**Activity:**
Reproduce the entries below, please. Keep every character the same.

**Material provided:**
══════════

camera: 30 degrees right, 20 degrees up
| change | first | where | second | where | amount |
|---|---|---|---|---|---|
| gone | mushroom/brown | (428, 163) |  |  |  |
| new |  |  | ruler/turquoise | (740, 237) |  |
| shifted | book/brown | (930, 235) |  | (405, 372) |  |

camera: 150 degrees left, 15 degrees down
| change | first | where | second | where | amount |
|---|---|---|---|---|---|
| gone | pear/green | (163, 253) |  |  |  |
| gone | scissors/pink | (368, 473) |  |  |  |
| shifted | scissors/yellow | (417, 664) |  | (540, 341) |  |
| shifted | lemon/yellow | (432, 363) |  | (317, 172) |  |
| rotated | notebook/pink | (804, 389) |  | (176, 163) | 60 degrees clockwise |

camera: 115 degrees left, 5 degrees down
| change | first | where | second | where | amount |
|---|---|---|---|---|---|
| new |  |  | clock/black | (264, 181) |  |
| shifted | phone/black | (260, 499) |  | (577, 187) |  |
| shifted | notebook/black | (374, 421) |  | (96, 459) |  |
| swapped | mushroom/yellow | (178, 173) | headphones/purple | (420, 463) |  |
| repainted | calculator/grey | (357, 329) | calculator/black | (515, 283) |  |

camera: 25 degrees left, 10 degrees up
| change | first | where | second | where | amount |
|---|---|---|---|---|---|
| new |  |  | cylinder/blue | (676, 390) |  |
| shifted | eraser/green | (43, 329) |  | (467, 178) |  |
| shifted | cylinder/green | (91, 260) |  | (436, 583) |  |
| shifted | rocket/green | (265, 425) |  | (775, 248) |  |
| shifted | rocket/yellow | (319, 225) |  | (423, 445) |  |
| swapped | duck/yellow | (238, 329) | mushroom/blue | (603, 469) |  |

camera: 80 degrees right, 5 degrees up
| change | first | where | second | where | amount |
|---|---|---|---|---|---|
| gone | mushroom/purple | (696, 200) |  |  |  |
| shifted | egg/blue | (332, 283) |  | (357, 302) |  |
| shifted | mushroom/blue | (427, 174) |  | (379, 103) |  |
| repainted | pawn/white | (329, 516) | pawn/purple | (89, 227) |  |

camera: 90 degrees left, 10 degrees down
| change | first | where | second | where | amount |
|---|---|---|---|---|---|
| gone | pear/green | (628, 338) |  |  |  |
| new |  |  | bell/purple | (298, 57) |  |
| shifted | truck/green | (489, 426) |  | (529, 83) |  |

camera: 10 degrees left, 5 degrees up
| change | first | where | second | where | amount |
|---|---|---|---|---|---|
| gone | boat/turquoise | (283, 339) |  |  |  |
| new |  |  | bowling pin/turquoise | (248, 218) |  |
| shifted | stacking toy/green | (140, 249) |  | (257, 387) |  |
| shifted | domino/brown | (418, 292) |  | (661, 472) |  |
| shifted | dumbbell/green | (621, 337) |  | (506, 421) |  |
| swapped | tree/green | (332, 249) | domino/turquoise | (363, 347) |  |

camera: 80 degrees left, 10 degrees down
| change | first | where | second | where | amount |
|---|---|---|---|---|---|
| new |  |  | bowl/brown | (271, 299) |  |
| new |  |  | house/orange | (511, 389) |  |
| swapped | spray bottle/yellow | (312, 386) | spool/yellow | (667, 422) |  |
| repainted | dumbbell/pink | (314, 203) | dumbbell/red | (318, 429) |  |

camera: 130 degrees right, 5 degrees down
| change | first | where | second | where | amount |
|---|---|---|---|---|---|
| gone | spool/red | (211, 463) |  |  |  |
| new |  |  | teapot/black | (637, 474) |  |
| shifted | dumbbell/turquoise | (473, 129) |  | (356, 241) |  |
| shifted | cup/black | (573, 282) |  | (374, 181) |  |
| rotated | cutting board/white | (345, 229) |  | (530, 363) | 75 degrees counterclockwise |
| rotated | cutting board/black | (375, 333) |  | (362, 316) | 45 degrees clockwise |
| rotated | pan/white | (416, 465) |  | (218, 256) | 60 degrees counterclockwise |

══════════

**Task response:**
camera: 30 degrees right, 20 degrees up
| change | first | where | second | where | amount |
|---|---|---|---|---|---|
| gone | mushroom/brown | (428, 163) |  |  |  |
| new |  |  | ruler/turquoise | (740, 237) |  |
| shifted | book/brown | (930, 235) |  | (405, 372) |  |

camera: 150 degrees left, 15 degrees down
| change | first | where | second | where | amount |
|---|---|---|---|---|---|
| gone | pear/green | (163, 253) |  |  |  |
| gone | scissors/pink | (368, 473) |  |  |  |
| shifted | scissors/yellow | (417, 664) |  | (540, 341) |  |
| shifted | lemon/yellow | (432, 363) |  | (317, 172) |  |
| rotated | notebook/pink | (804, 389) |  | (176, 163) | 60 degrees clockwise |

camera: 115 degrees left, 5 degrees down
| change | first | where | second | where | amount |
|---|---|---|---|---|---|
| new |  |  | clock/black | (264, 181) |  |
| shifted | phone/black | (260, 499) |  | (577, 187) |  |
| shifted | notebook/black | (374, 421) |  | (96, 459) |  |
| swapped | mushroom/yellow | (178, 173) | headphones/purple | (420, 463) |  |
| repainted | calculator/grey | (357, 329) | calculator/black | (515, 283) |  |

camera: 25 degrees left, 10 degrees up
| change | first | where | second | where | amount |
|---|---|---|---|---|---|
| new |  |  | cylinder/blue | (676, 390) |  |
| shifted | eraser/green | (43, 329) |  | (467, 178) |  |
| shifted | cylinder/green | (91, 260) |  | (436, 583) |  |
| shifted | rocket/green | (265, 425) |  | (775, 248) |  |
| shifted | rocket/yellow | (319, 225) |  | (423, 445) |  |
| swapped | duck/yellow | (238, 329) | mushroom/blue | (603, 469) |  |

camera: 80 degrees right, 5 degrees up
| change | first | where | second | where | amount |
|---|---|---|---|---|---|
| gone | mushroom/purple | (696, 200) |  |  |  |
| shifted | egg/blue | (332, 283) |  | (357, 302) |  |
| shifted | mushroom/blue | (427, 174) |  | (379, 103) |  |
| repainted | pawn/white | (329, 516) | pawn/purple | (89, 227) |  |

camera: 90 degrees left, 10 degrees down
| change | first | where | second | where | amount |
|---|---|---|---|---|---|
| gone | pear/green | (628, 338) |  |  |  |
| new |  |  | bell/purple | (298, 57) |  |
| shifted | truck/green | (489, 426) |  | (529, 83) |  |

camera: 10 degrees left, 5 degrees up
| change | first | where | second | where | amount |
|---|---|---|---|---|---|
| gone | boat/turquoise | (283, 339) |  |  |  |
| new |  |  | bowling pin/turquoise | (248, 218) |  |
| shifted | stacking toy/green | (140, 249) |  | (257, 387) |  |
| shifted | domino/brown | (418, 292) |  | (661, 472) |  |
| shifted | dumbbell/green | (621, 337) |  | (506, 421) |  |
| swapped | tree/green | (332, 249) | domino/turquoise | (363, 347) |  |

camera: 80 degrees left, 10 degrees down
| change | first | where | second | where | amount |
|---|---|---|---|---|---|
| new |  |  | bowl/brown | (271, 299) |  |
| new |  |  | house/orange | (511, 389) |  |
| swapped | spray bottle/yellow | (312, 386) | spool/yellow | (667, 422) |  |
| repainted | dumbbell/pink | (314, 203) | dumbbell/red | (318, 429) |  |

camera: 130 degrees right, 5 degrees down
| change | first | where | second | where | amount |
|---|---|---|---|---|---|
| gone | spool/red | (211, 463) |  |  |  |
| new |  |  | teapot/black | (637, 474) |  |
| shifted | dumbbell/turquoise | (473, 129) |  | (356, 241) |  |
| shifted | cup/black | (573, 282) |  | (374, 181) |  |
| rotated | cutting board/white | (345, 229) |  | (530, 363) | 75 degrees counterclockwise |
| rotated | cutting board/black | (375, 333) |  | (362, 316) | 45 degrees clockwise |
| rotated | pan/white | (416, 465) |  | (218, 256) | 60 degrees counterclockwise |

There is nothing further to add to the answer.